• **About this task**
Set the records down again in full, with every word kept.

• **The data**
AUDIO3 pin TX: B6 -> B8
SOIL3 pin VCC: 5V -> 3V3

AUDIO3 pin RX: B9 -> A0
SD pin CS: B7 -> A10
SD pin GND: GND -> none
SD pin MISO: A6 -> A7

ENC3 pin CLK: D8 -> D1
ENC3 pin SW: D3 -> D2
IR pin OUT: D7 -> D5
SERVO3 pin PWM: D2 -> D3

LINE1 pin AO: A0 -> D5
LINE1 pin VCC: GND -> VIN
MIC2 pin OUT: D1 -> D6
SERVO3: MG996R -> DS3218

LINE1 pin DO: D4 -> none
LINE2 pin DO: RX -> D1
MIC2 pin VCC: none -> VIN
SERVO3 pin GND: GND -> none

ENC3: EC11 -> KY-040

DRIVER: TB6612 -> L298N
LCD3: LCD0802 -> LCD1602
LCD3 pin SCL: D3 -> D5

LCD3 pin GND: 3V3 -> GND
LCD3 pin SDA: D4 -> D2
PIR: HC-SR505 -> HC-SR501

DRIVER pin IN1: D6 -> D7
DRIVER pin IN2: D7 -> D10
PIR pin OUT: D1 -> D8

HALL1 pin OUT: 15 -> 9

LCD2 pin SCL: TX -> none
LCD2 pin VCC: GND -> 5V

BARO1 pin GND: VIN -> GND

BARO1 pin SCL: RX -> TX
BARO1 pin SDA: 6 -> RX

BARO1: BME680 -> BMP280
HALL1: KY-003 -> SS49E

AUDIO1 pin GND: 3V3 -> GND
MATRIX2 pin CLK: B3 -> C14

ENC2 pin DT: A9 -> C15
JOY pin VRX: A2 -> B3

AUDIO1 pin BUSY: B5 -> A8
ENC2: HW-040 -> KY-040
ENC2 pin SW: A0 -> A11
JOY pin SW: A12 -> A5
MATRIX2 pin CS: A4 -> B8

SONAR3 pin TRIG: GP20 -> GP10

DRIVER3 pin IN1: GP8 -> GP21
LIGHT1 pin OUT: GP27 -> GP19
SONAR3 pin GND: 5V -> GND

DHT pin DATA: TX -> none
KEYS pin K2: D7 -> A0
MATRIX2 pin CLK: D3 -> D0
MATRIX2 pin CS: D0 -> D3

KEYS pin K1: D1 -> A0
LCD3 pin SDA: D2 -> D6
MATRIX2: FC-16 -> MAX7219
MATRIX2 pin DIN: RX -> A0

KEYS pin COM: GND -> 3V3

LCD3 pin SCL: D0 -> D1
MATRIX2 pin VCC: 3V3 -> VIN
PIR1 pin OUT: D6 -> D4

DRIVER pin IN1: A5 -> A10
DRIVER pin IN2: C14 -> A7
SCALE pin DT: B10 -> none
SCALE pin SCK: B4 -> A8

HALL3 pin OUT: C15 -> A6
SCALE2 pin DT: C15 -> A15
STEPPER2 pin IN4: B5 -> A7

• **Answer section**
AUDIO3 pin TX: B6 -> B8
SOIL3 pin VCC: 5V -> 3V3

AUDIO3 pin RX: B9 -> A0
SD pin CS: B7 -> A10
SD pin GND: GND -> none
SD pin MISO: A6 -> A7

ENC3 pin CLK: D8 -> D1
ENC3 pin SW: D3 -> D2
IR pin OUT: D7 -> D5
SERVO3 pin PWM: D2 -> D3

LINE1 pin AO: A0 -> D5
LINE1 pin VCC: GND -> VIN
MIC2 pin OUT: D1 -> D6
SERVO3: MG996R -> DS3218

LINE1 pin DO: D4 -> none
LINE2 pin DO: RX -> D1
MIC2 pin VCC: none -> VIN
SERVO3 pin GND: GND -> none

ENC3: EC11 -> KY-040

DRIVER: TB6612 -> L298N
LCD3: LCD0802 -> LCD1602
LCD3 pin SCL: D3 -> D5

LCD3 pin GND: 3V3 -> GND
LCD3 pin SDA: D4 -> D2
PIR: HC-SR505 -> HC-SR501

DRIVER pin IN1: D6 -> D7
DRIVER pin IN2: D7 -> D10
PIR pin OUT: D1 -> D8

HALL1 pin OUT: 15 -> 9

LCD2 pin SCL: TX -> none
LCD2 pin VCC: GND -> 5V

BARO1 pin GND: VIN -> GND

BARO1 pin SCL: RX -> TX
BARO1 pin SDA: 6 -> RX

BARO1: BME680 -> BMP280
HALL1: KY-003 -> SS49E

AUDIO1 pin GND: 3V3 -> GND
MATRIX2 pin CLK: B3 -> C14

ENC2 pin DT: A9 -> C15
JOY pin VRX: A2 -> B3

AUDIO1 pin BUSY: B5 -> A8
ENC2: HW-040 -> KY-040
ENC2 pin SW: A0 -> A11
JOY pin SW: A12 -> A5
MATRIX2 pin CS: A4 -> B8

SONAR3 pin TRIG: GP20 -> GP10

DRIVER3 pin IN1: GP8 -> GP21
LIGHT1 pin OUT: GP27 -> GP19
SONAR3 pin GND: 5V -> GND

DHT pin DATA: TX -> none
KEYS pin K2: D7 -> A0
MATRIX2 pin CLK: D3 -> D0
MATRIX2 pin CS: D0 -> D3

KEYS pin K1: D1 -> A0
LCD3 pin SDA: D2 -> D6
MATRIX2: FC-16 -> MAX7219
MATRIX2 pin DIN: RX -> A0

KEYS pin COM: GND -> 3V3

LCD3 pin SCL: D0 -> D1
MATRIX2 pin VCC: 3V3 -> VIN
PIR1 pin OUT: D6 -> D4

DRIVER pin IN1: A5 -> A10
DRIVER pin IN2: C14 -> A7
SCALE pin DT: B10 -> none
SCALE pin SCK: B4 -> A8

HALL3 pin OUT: C15 -> A6
SCALE2 pin DT: C15 -> A15
STEPPER2 pin IN4: B5 -> A7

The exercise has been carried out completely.